Exercise directions.
Transcribe the records starting at the first line and ending at the line that contains "did not advance [630, 126]", including both.
==*==
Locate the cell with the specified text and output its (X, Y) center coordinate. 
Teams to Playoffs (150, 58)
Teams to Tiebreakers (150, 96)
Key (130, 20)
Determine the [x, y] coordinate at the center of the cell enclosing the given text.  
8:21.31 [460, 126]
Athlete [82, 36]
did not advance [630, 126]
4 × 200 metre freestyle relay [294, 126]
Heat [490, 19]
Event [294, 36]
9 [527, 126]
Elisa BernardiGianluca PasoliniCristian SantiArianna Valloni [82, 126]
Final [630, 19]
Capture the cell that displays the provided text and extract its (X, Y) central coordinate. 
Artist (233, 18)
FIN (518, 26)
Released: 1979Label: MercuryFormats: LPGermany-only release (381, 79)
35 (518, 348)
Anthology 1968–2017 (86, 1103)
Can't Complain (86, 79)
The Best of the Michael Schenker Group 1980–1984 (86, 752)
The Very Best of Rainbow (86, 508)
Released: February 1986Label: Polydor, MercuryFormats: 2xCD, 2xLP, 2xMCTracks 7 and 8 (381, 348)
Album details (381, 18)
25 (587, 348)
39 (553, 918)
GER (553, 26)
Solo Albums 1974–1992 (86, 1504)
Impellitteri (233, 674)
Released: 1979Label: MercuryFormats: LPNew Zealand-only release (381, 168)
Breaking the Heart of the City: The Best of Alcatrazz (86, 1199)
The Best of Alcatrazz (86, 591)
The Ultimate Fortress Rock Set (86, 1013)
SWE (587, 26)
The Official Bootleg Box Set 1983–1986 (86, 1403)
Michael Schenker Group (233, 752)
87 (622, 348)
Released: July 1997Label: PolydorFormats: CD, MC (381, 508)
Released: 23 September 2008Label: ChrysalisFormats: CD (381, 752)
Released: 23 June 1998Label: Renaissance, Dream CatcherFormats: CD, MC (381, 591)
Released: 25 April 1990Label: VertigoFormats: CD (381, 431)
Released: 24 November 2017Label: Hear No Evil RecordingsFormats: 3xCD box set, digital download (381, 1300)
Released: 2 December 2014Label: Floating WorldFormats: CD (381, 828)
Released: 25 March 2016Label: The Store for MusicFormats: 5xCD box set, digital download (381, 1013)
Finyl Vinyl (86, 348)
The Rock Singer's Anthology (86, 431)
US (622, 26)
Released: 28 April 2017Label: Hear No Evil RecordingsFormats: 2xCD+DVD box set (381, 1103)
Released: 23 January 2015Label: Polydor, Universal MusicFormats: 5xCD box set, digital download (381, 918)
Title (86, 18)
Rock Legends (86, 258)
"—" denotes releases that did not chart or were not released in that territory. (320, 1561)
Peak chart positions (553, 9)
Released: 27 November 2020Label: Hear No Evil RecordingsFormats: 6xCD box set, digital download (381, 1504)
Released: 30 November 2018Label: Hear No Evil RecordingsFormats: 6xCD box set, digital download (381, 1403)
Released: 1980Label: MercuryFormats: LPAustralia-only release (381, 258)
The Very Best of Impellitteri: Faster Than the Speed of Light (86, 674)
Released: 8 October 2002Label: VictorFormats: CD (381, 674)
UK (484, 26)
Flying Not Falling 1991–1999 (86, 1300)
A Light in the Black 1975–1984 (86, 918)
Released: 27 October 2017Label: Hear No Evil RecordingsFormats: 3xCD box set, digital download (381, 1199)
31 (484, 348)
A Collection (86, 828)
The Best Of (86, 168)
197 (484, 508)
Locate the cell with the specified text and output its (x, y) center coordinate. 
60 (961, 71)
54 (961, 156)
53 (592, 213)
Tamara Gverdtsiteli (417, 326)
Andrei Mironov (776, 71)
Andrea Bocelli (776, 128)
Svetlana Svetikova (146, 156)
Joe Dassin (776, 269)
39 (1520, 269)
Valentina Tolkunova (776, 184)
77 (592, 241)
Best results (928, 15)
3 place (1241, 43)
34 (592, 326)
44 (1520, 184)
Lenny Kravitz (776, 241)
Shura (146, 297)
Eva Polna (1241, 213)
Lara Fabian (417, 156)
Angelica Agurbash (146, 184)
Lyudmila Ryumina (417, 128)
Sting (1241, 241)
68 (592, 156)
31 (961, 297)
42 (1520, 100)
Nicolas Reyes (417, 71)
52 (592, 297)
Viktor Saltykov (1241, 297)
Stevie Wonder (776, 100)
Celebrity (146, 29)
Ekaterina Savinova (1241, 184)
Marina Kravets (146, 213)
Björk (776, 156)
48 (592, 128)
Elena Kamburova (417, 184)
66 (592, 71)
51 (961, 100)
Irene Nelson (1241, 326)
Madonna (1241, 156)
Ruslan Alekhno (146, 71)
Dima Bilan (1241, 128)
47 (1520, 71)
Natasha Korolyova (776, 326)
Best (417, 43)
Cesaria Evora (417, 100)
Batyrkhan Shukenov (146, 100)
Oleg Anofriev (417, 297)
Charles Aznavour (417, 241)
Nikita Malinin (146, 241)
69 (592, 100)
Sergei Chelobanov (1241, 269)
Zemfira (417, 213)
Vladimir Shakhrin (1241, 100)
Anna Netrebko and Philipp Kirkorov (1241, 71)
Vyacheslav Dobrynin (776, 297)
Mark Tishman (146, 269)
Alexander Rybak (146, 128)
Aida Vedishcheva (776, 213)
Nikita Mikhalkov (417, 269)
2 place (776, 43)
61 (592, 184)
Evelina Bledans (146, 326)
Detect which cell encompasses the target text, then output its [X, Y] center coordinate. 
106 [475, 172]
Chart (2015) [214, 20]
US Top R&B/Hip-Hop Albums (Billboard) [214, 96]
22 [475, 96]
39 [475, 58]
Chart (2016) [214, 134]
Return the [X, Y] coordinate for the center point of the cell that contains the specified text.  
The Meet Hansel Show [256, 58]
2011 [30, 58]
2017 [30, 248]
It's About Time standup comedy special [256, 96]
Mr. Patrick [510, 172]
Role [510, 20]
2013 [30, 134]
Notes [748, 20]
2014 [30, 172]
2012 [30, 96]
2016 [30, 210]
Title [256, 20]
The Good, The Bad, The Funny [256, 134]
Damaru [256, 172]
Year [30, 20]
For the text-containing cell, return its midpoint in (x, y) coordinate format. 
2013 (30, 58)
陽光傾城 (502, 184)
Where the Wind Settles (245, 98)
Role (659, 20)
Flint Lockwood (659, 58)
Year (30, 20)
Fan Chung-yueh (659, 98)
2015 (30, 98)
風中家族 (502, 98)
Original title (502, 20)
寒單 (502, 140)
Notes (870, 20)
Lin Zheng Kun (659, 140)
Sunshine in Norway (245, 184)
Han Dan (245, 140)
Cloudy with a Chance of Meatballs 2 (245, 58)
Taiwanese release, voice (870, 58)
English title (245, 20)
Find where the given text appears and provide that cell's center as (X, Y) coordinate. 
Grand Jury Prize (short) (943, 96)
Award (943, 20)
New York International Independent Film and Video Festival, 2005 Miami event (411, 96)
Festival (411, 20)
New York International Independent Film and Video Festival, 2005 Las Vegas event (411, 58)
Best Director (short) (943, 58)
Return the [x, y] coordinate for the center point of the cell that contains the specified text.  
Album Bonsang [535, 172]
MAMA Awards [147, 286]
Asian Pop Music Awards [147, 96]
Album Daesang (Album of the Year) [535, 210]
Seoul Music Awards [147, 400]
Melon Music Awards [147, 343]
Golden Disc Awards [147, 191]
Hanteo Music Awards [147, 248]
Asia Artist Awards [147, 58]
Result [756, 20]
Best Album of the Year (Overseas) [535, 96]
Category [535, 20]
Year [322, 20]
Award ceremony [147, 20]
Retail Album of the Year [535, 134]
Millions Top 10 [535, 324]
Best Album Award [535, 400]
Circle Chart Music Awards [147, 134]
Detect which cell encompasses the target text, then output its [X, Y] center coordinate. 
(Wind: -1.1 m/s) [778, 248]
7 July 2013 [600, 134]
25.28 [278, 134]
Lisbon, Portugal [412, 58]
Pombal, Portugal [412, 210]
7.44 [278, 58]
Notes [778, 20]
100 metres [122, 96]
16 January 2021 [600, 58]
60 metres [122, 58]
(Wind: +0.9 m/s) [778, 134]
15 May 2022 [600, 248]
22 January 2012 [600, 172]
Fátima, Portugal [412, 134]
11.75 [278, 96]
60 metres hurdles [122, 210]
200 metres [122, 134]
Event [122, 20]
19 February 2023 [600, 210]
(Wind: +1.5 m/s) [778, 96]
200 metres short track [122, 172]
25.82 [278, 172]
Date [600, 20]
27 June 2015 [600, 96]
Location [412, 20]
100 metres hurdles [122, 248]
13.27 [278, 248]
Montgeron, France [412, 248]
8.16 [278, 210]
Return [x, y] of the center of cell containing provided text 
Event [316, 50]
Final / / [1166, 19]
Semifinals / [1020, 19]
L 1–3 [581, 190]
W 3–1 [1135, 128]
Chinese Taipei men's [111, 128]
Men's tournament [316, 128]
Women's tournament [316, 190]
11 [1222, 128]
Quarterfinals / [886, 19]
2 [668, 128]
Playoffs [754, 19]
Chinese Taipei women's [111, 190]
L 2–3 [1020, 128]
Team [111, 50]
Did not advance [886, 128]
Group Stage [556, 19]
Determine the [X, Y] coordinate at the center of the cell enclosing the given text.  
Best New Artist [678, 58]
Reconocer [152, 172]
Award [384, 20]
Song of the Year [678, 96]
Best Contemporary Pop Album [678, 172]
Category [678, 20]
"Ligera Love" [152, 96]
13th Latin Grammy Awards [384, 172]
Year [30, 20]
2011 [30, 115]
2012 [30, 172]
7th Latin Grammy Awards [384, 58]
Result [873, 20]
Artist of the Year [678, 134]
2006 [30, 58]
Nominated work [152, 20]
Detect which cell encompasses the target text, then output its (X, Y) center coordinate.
==*==
Exercise solution.
Locate the cell with the specified text and output its (X, Y) center coordinate. 
Teams to Playoffs (150, 58)
Teams to Tiebreakers (150, 96)
Key (130, 20)
Determine the [x, y] coordinate at the center of the cell enclosing the given text.  
8:21.31 [460, 126]
Athlete [82, 36]
did not advance [630, 126]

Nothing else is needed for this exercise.